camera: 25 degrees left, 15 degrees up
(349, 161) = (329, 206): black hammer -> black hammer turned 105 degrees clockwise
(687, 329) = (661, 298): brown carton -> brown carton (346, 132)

* * *

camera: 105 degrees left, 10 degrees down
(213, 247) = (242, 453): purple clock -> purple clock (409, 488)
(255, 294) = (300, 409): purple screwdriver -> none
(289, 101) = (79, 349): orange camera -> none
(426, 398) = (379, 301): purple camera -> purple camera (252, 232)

==

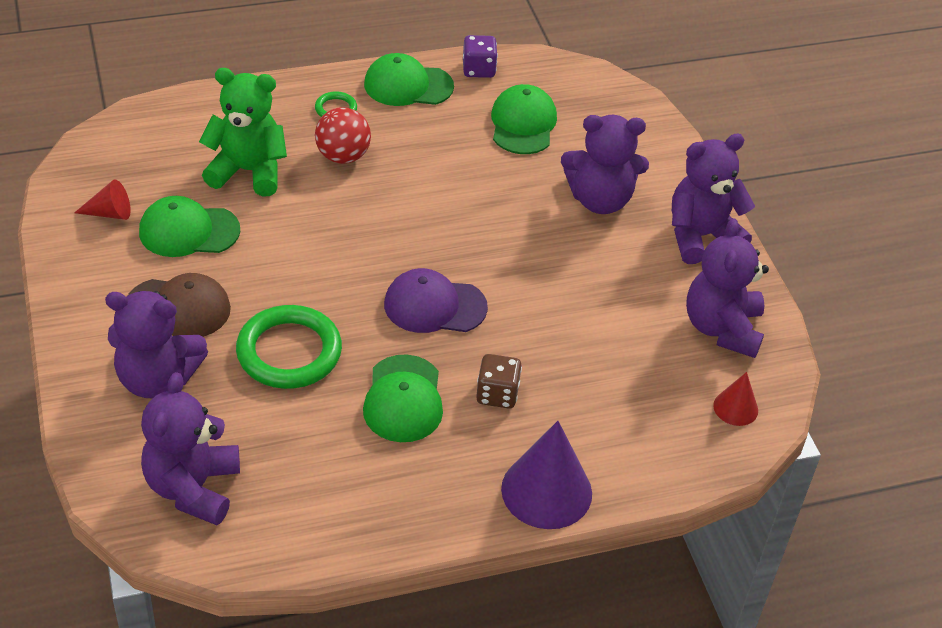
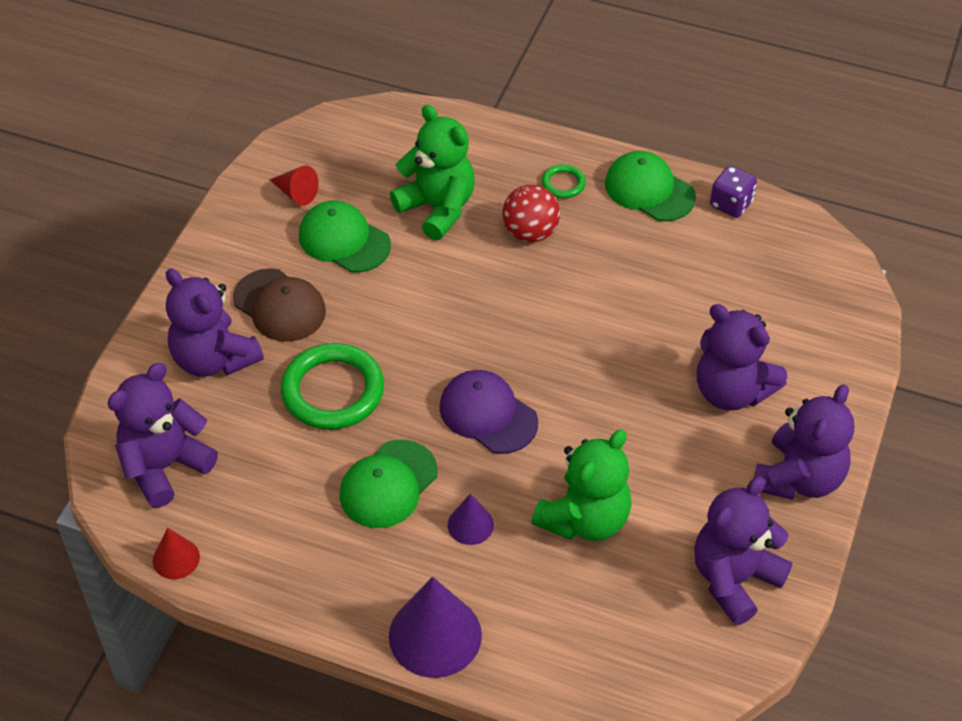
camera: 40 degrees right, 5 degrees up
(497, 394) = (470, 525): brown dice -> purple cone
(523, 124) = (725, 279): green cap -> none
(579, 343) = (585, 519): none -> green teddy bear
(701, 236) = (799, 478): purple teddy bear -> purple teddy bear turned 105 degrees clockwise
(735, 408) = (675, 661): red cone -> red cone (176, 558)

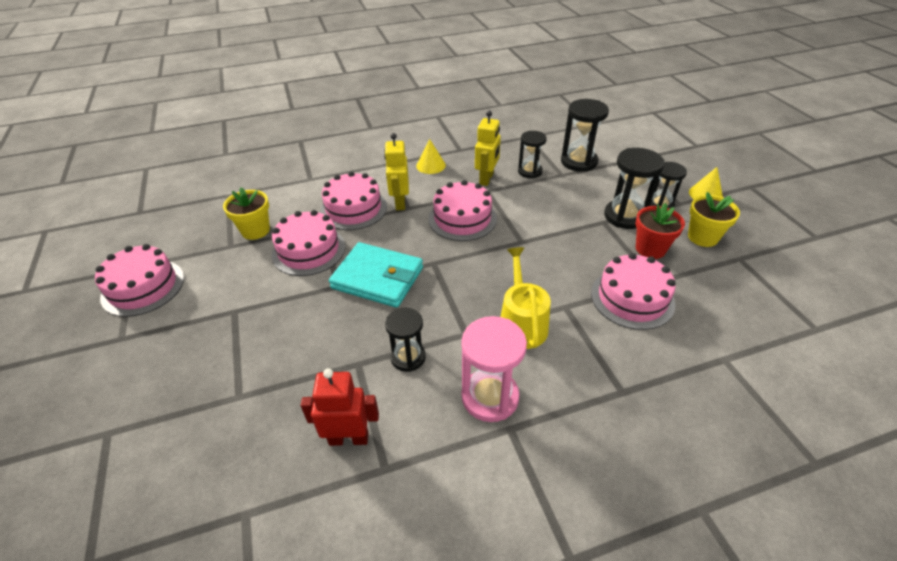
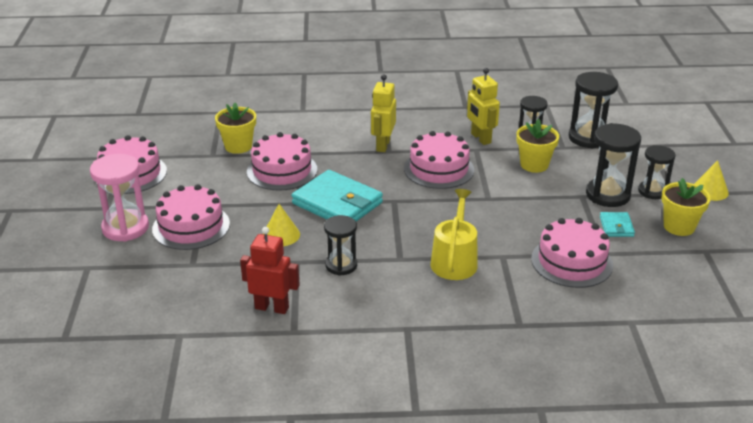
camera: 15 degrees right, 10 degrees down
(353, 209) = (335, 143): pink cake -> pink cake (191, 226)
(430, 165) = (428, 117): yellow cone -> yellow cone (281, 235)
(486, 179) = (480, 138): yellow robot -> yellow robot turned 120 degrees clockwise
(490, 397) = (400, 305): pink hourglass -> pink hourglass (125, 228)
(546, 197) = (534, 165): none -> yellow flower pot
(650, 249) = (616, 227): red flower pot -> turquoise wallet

-- About this exercise --
Within the listing above, the lines from the one with "camera: 40 degrees right, 5 degrees up" through the one with "(650, 249) = (616, 227): red" are to be given again word for word. Do not include pictures.

-- Expected answer --
camera: 40 degrees right, 5 degrees up
(497, 394) = (470, 525): brown dice -> purple cone
(523, 124) = (725, 279): green cap -> none
(579, 343) = (585, 519): none -> green teddy bear
(701, 236) = (799, 478): purple teddy bear -> purple teddy bear turned 105 degrees clockwise
(735, 408) = (675, 661): red cone -> red cone (176, 558)

camera: 15 degrees right, 10 degrees down
(353, 209) = (335, 143): pink cake -> pink cake (191, 226)
(430, 165) = (428, 117): yellow cone -> yellow cone (281, 235)
(486, 179) = (480, 138): yellow robot -> yellow robot turned 120 degrees clockwise
(490, 397) = (400, 305): pink hourglass -> pink hourglass (125, 228)
(546, 197) = (534, 165): none -> yellow flower pot
(650, 249) = (616, 227): red flower pot -> turquoise wallet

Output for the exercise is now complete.